# What to work on
Extract every line from the records below that contains the word "before".

# Material for this task
= Beginning of Section =

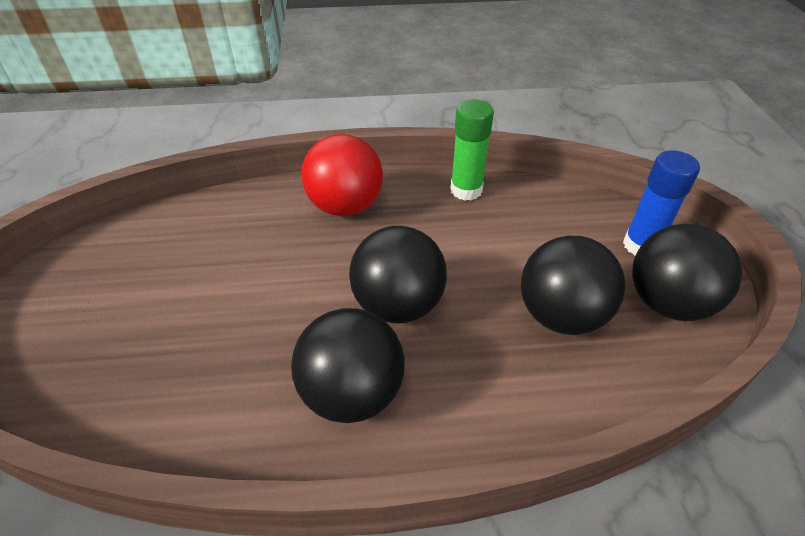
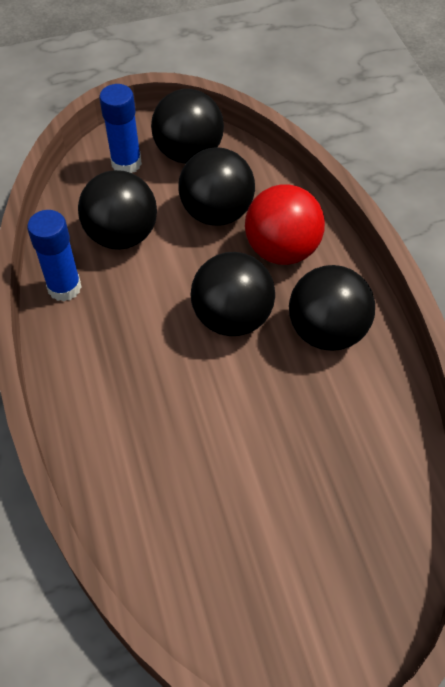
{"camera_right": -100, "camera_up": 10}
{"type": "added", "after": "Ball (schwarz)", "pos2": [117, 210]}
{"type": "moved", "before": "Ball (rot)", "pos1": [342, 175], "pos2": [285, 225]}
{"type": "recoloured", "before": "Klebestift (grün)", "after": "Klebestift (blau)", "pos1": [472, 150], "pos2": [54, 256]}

= End of Section =
= Beginning of Section =

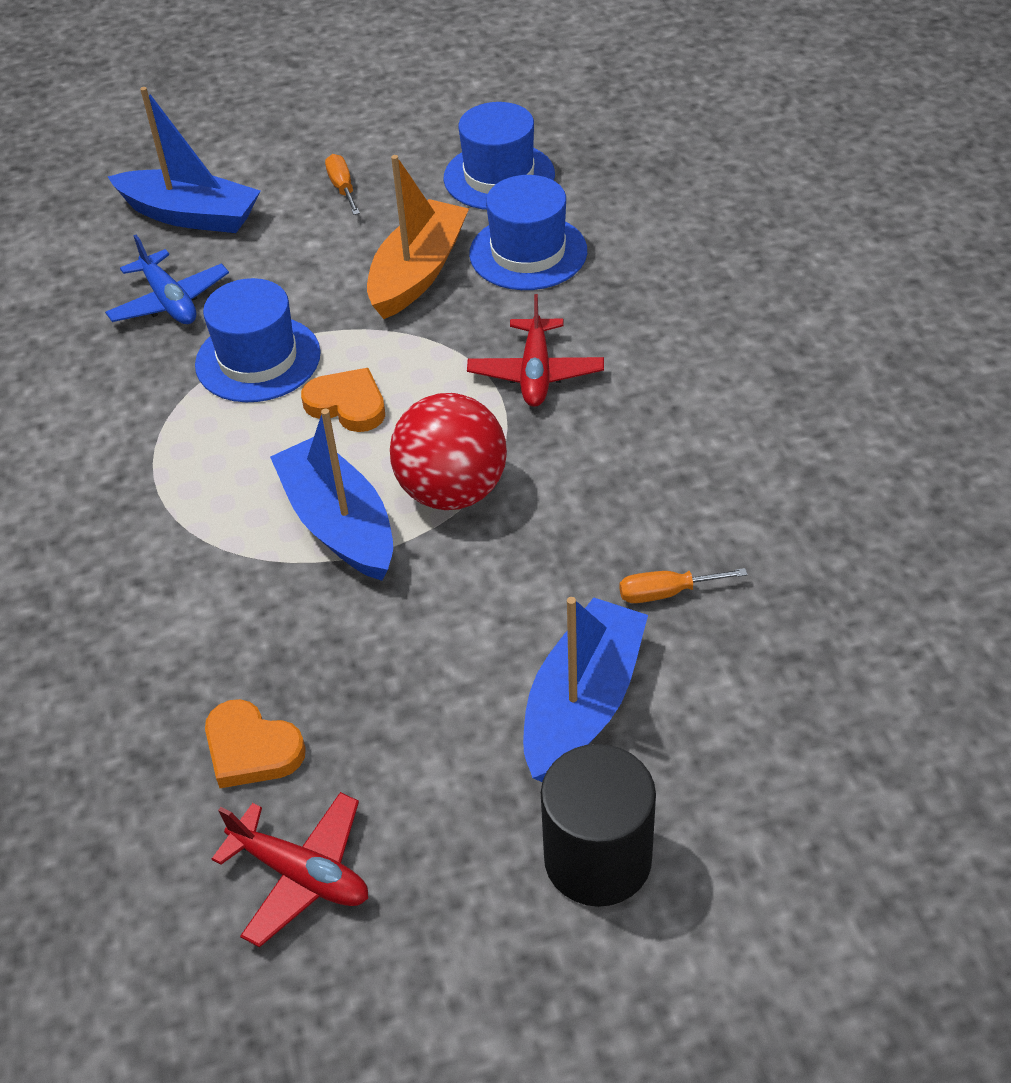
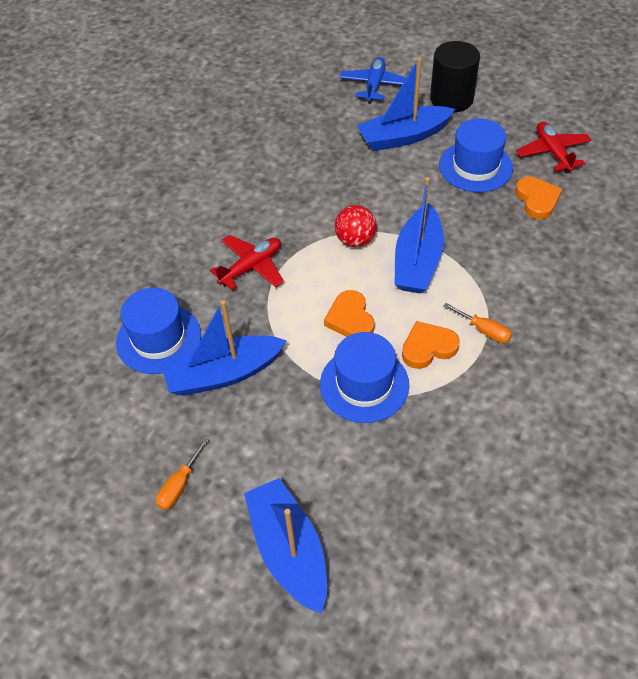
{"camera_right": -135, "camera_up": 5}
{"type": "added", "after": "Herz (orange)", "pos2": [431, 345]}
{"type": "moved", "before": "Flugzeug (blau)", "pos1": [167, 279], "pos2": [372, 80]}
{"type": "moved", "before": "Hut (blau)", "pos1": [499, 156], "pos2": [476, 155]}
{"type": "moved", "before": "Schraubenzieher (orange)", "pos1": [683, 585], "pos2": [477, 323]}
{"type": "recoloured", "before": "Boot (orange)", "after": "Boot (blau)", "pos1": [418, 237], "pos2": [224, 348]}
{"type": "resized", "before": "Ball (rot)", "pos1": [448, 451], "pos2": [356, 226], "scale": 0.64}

= End of Section =

# Problem solution
{"type": "moved", "before": "Ball (rot)", "pos1": [342, 175], "pos2": [285, 225]}
{"type": "recoloured", "before": "Klebestift (grün)", "after": "Klebestift (blau)", "pos1": [472, 150], "pos2": [54, 256]}
{"type": "moved", "before": "Flugzeug (blau)", "pos1": [167, 279], "pos2": [372, 80]}
{"type": "moved", "before": "Hut (blau)", "pos1": [499, 156], "pos2": [476, 155]}
{"type": "moved", "before": "Schraubenzieher (orange)", "pos1": [683, 585], "pos2": [477, 323]}
{"type": "recoloured", "before": "Boot (orange)", "after": "Boot (blau)", "pos1": [418, 237], "pos2": [224, 348]}
{"type": "resized", "before": "Ball (rot)", "pos1": [448, 451], "pos2": [356, 226], "scale": 0.64}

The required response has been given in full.